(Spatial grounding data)
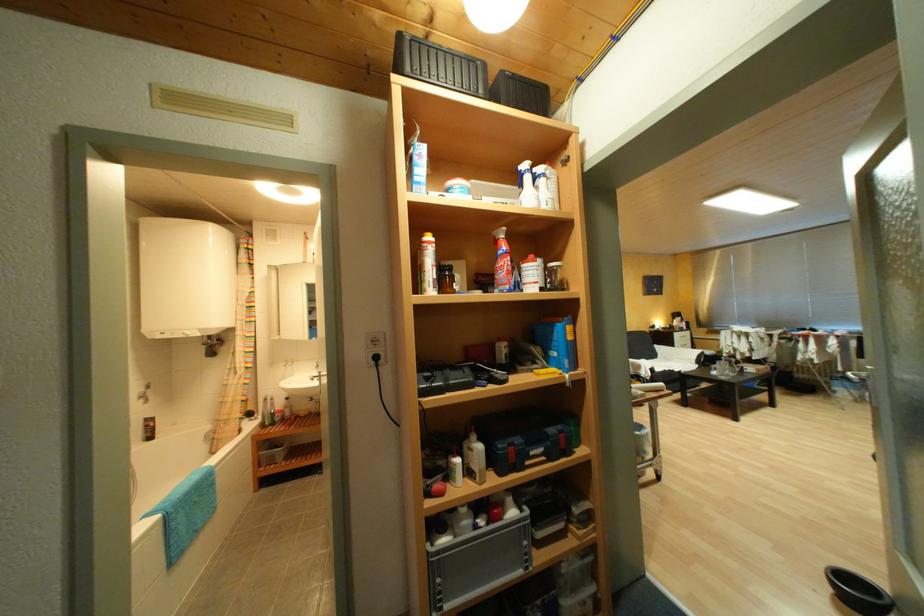
Find where to turn the silver microwave knob. Please return your answer as a coordinate pair (x, y).

(212, 344)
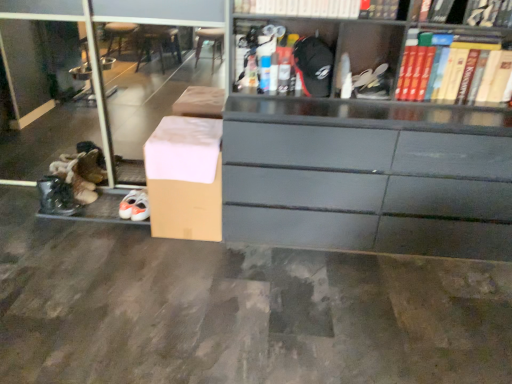
Question: Does hardcover book at upper right, the first book from the right, have a greater width compared to brown cardboard box at lower left?

Choices:
 (A) yes
 (B) no

Answer: (A)

Question: From a real-world perspective, is hardcover book at upper right, which is counted as the fourth book, starting from the left, on top of brown cardboard box at lower left?

Choices:
 (A) no
 (B) yes

Answer: (B)

Question: Would you say hardcover book at upper right, the first book from the right, is outside brown cardboard box at lower left?

Choices:
 (A) yes
 (B) no

Answer: (A)

Question: Is hardcover book at upper right, which is counted as the fourth book, starting from the left, behind brown cardboard box at lower left?

Choices:
 (A) no
 (B) yes

Answer: (A)

Question: Is hardcover book at upper right, which is counted as the fourth book, starting from the left, facing towards brown cardboard box at lower left?

Choices:
 (A) no
 (B) yes

Answer: (A)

- Requirement -
Quote every entry above word for word, leaving out the pictures.

- Result of this task -
Find where to turn the silver microwave knob. Please return your answer as a coordinate pair (x, y).

(212, 344)
Question: Does hardcover book at upper right, the first book from the right, have a greater width compared to brown cardboard box at lower left?

Choices:
 (A) yes
 (B) no

Answer: (A)

Question: From a real-world perspective, is hardcover book at upper right, which is counted as the fourth book, starting from the left, on top of brown cardboard box at lower left?

Choices:
 (A) no
 (B) yes

Answer: (B)

Question: Would you say hardcover book at upper right, the first book from the right, is outside brown cardboard box at lower left?

Choices:
 (A) yes
 (B) no

Answer: (A)

Question: Is hardcover book at upper right, which is counted as the fourth book, starting from the left, behind brown cardboard box at lower left?

Choices:
 (A) no
 (B) yes

Answer: (A)

Question: Is hardcover book at upper right, which is counted as the fourth book, starting from the left, facing towards brown cardboard box at lower left?

Choices:
 (A) no
 (B) yes

Answer: (A)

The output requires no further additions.